→ **DATA EXTRACT**
+ + + +

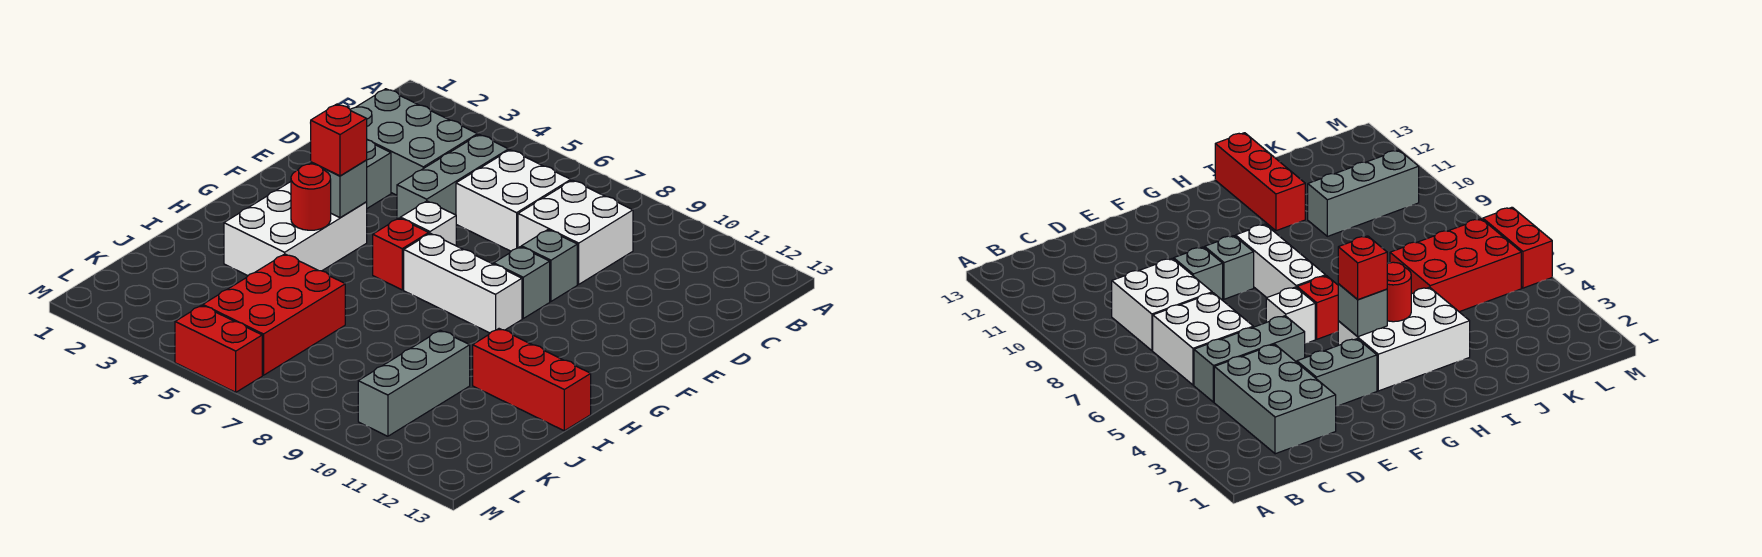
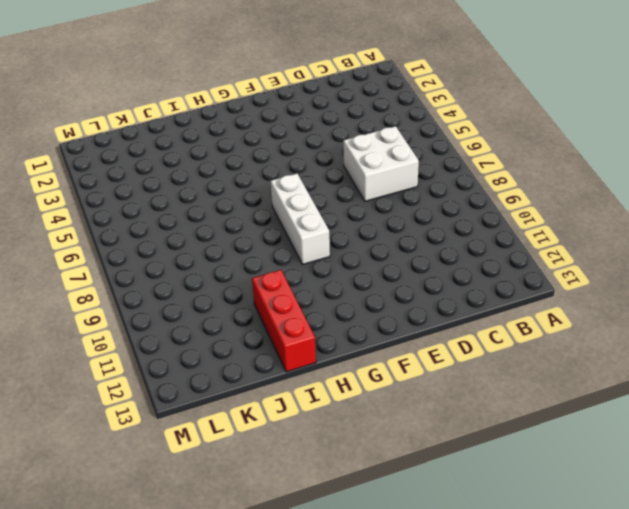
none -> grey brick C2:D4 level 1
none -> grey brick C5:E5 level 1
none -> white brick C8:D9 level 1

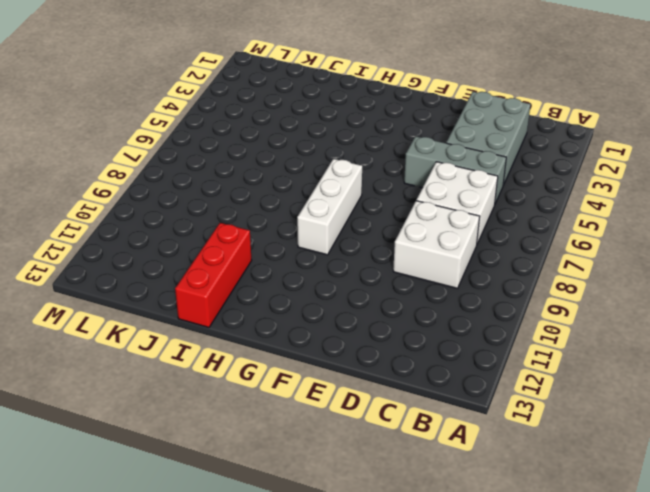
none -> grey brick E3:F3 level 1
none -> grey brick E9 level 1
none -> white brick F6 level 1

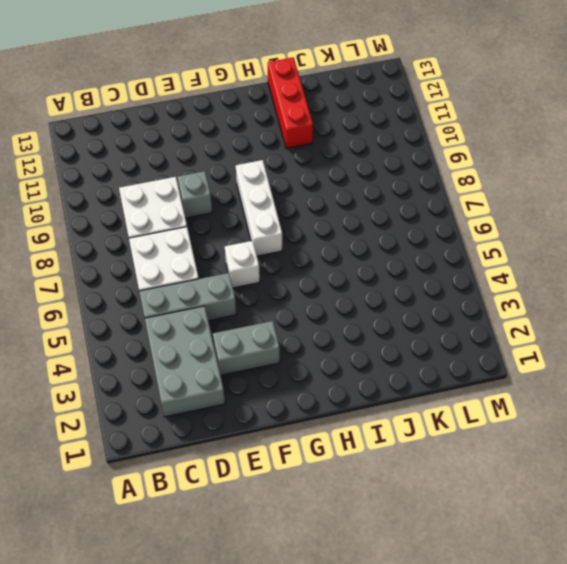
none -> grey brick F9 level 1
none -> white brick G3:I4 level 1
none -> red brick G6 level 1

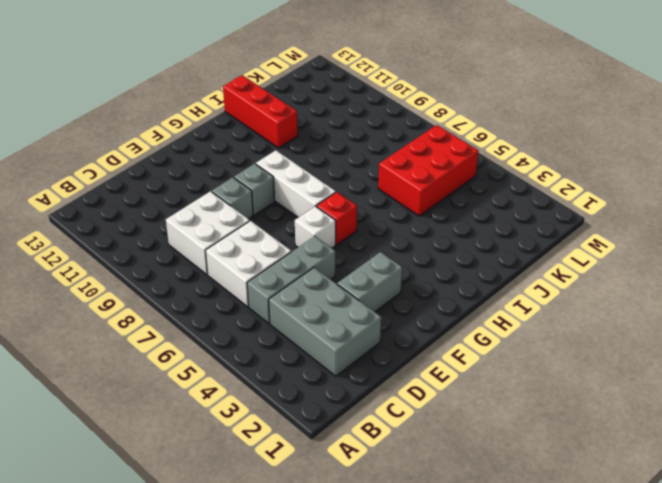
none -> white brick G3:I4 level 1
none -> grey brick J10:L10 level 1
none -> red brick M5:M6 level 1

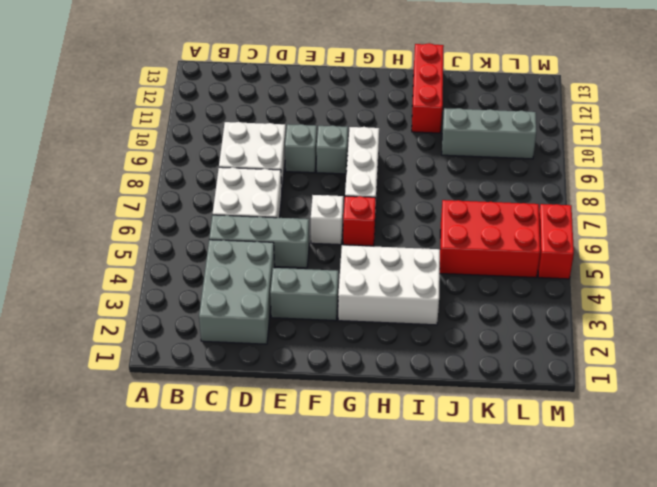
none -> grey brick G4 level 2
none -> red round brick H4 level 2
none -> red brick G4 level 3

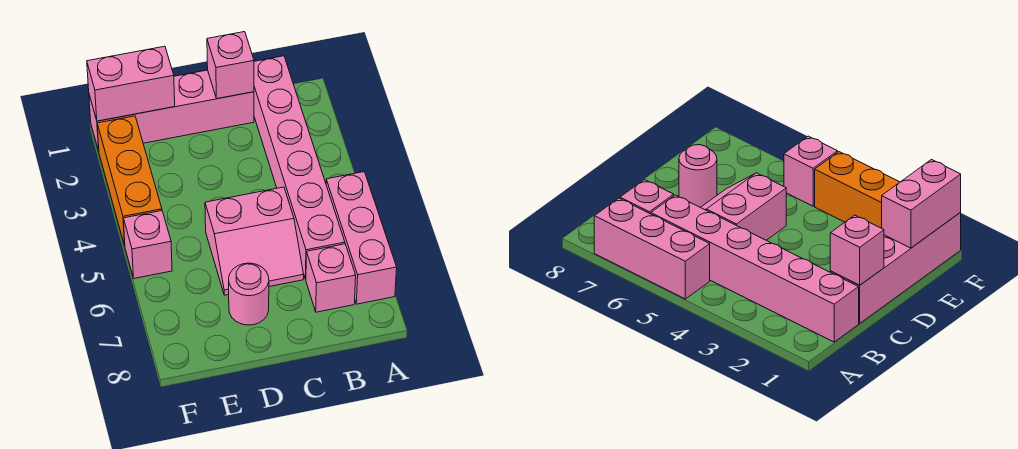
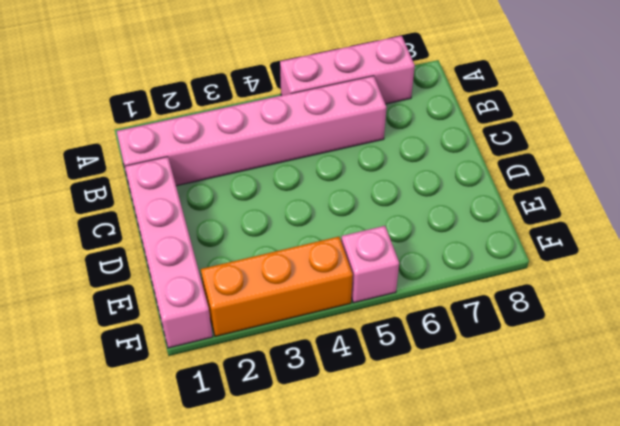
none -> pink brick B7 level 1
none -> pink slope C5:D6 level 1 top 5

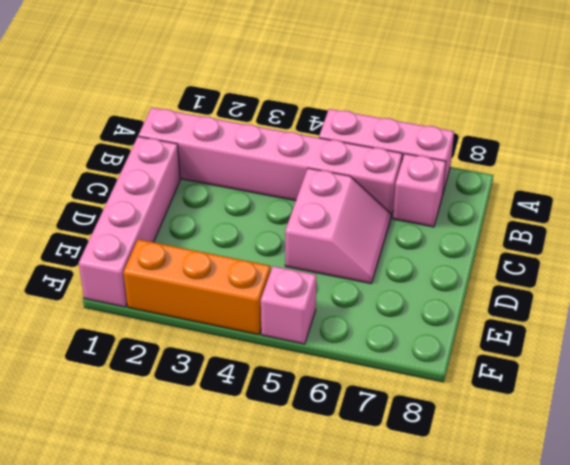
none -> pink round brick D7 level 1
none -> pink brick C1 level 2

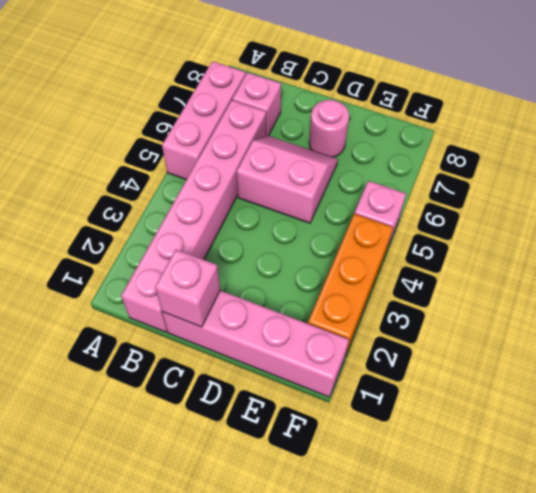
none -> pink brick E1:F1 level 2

+ + + +

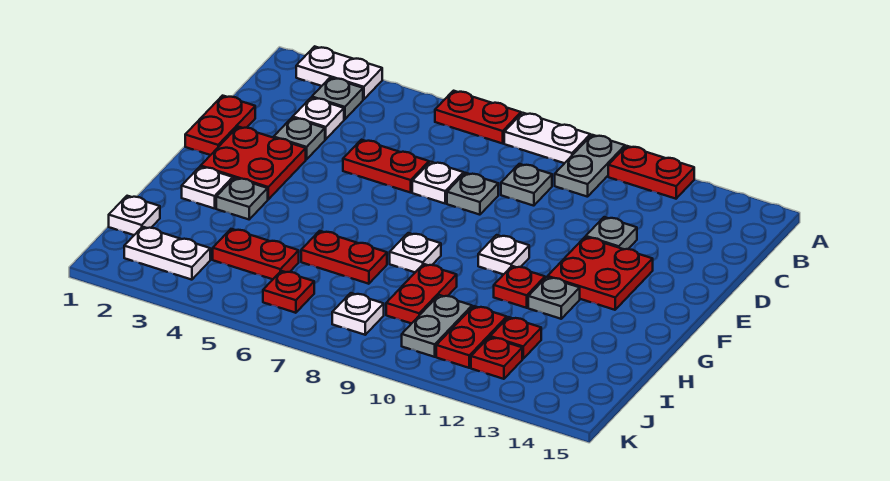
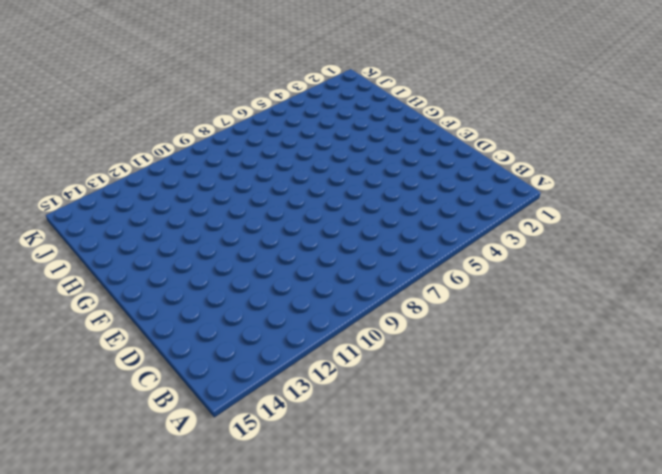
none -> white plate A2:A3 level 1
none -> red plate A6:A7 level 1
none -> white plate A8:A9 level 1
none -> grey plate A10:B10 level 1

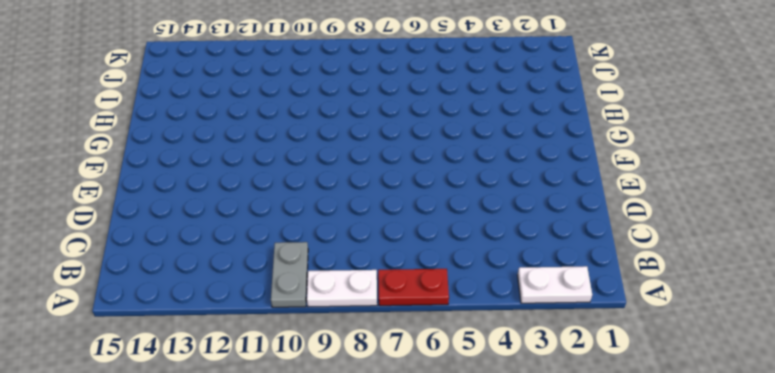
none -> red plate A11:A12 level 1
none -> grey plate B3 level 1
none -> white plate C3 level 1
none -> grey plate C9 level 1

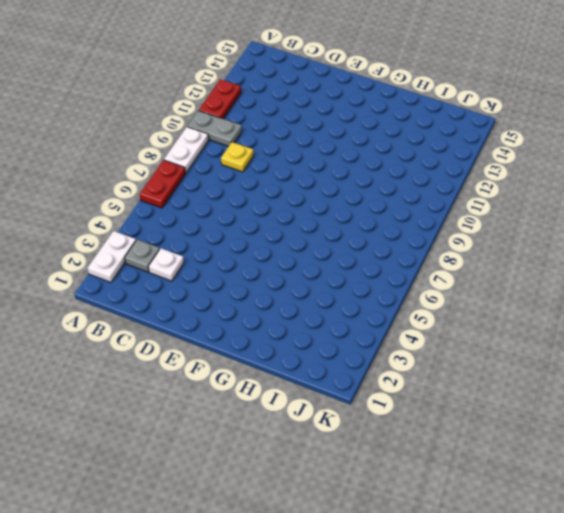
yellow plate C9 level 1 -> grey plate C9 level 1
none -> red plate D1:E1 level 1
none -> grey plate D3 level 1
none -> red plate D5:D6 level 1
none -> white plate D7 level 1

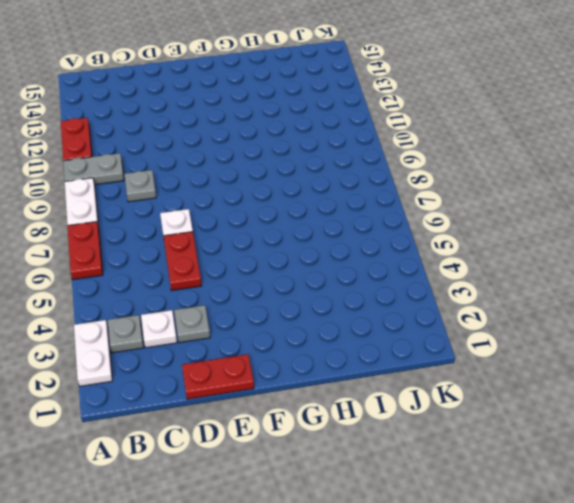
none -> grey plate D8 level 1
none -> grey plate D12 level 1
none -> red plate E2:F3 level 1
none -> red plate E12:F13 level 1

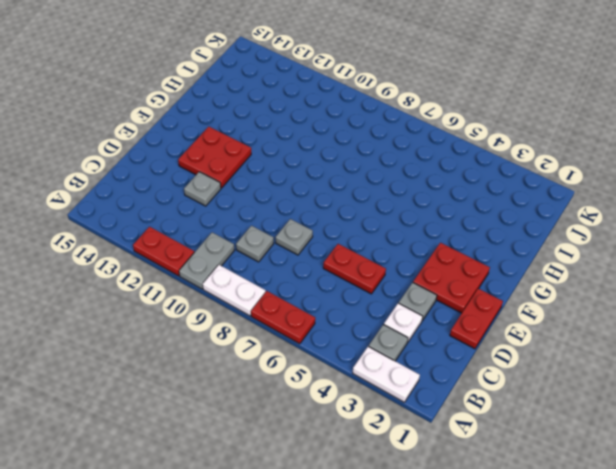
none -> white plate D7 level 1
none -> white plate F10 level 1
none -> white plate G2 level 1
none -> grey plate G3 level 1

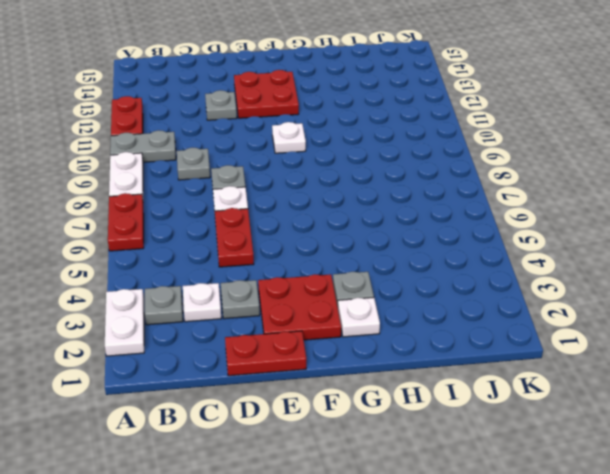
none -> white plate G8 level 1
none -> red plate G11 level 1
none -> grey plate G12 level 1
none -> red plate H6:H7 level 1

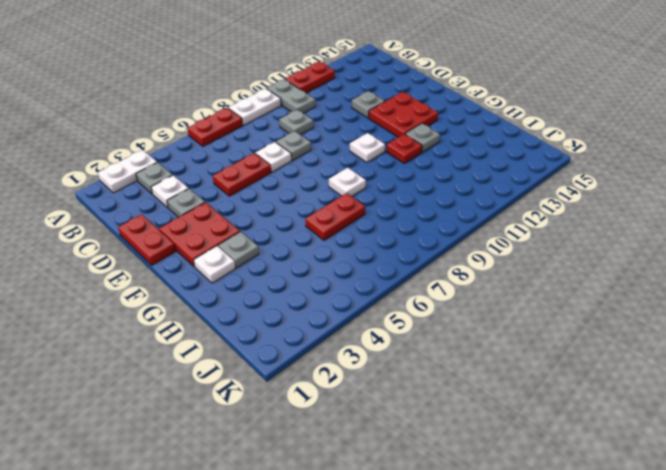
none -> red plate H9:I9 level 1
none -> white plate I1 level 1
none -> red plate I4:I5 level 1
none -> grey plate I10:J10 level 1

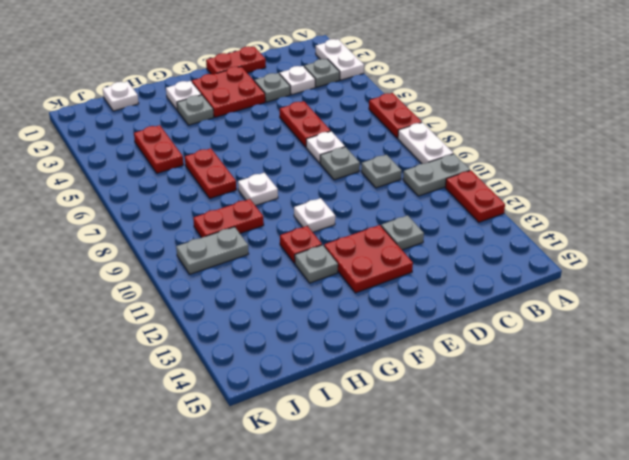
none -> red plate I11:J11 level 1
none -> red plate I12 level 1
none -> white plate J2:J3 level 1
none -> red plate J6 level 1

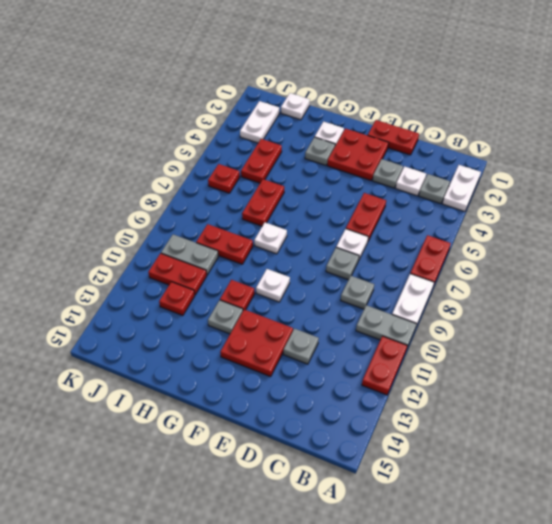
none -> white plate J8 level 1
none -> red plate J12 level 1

+ + + +

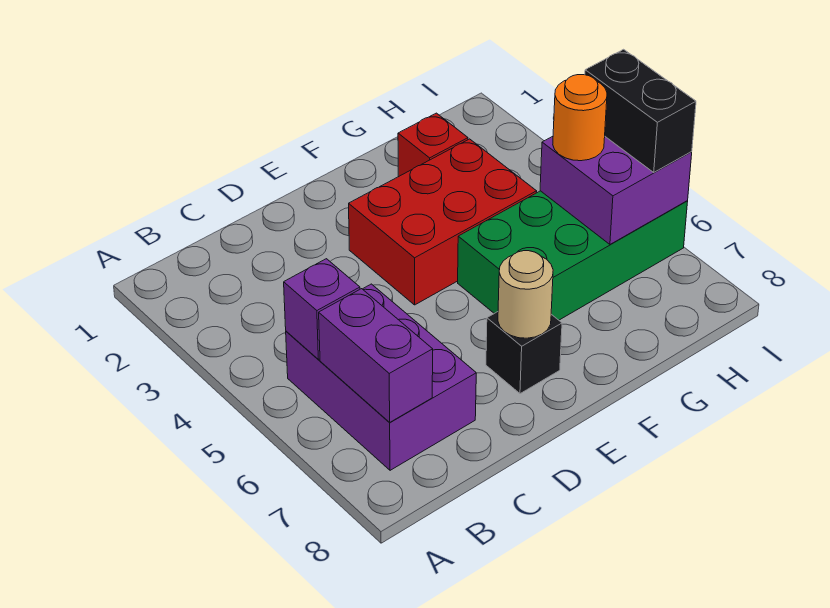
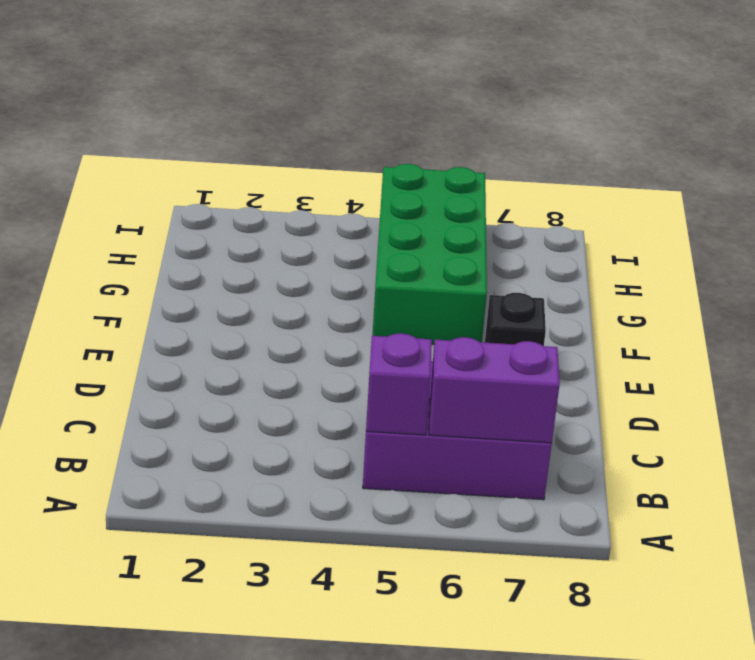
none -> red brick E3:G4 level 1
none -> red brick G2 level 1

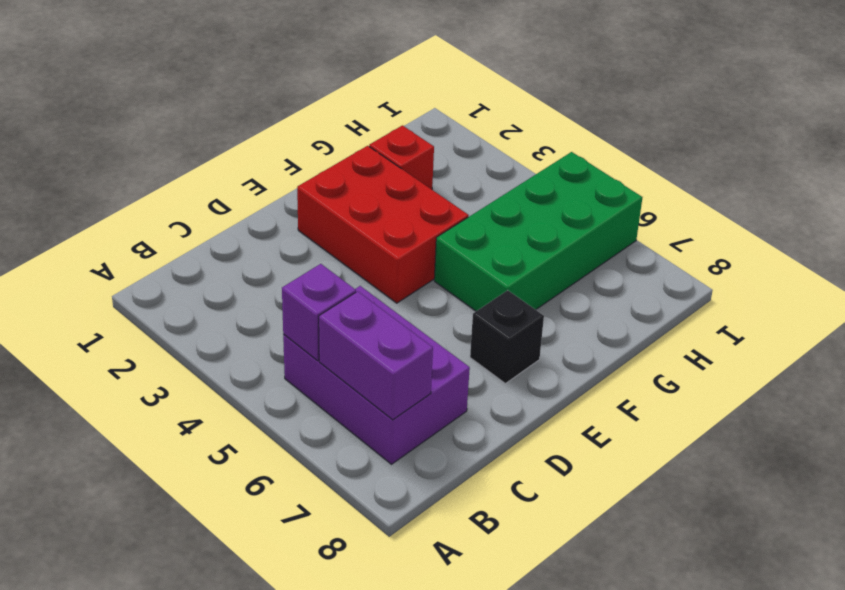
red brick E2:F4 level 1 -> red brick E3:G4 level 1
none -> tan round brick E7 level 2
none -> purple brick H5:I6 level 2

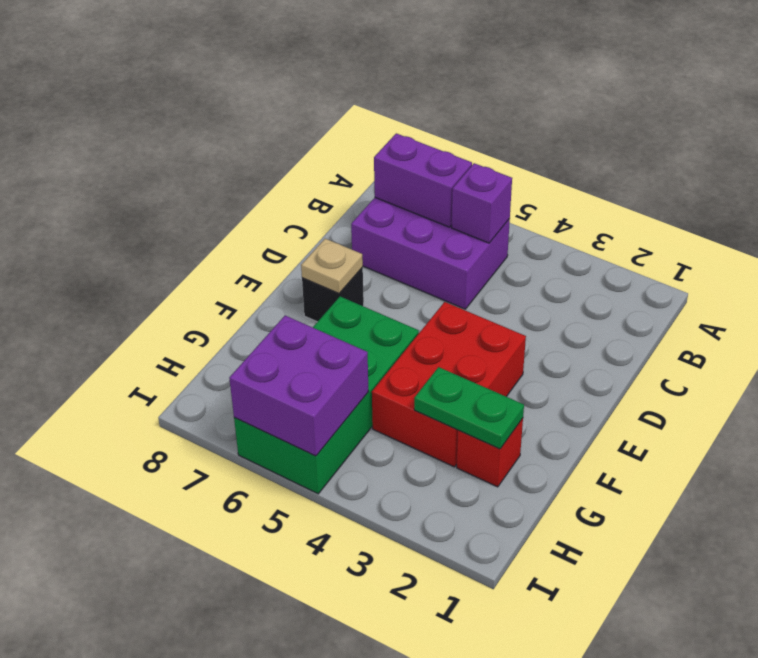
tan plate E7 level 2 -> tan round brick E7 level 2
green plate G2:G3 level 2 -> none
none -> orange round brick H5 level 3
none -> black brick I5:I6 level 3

+ + + +

In the listing above, find the line containing "none -> red round brick H4 level 2" and the line containing "none -> pink brick E1:F1 level 2", then print exactly those two lines and every line between them, minus the pictures.

none -> red round brick H4 level 2
none -> red brick G4 level 3

none -> pink brick B7 level 1
none -> pink slope C5:D6 level 1 top 5

none -> pink round brick D7 level 1
none -> pink brick C1 level 2

none -> pink brick E1:F1 level 2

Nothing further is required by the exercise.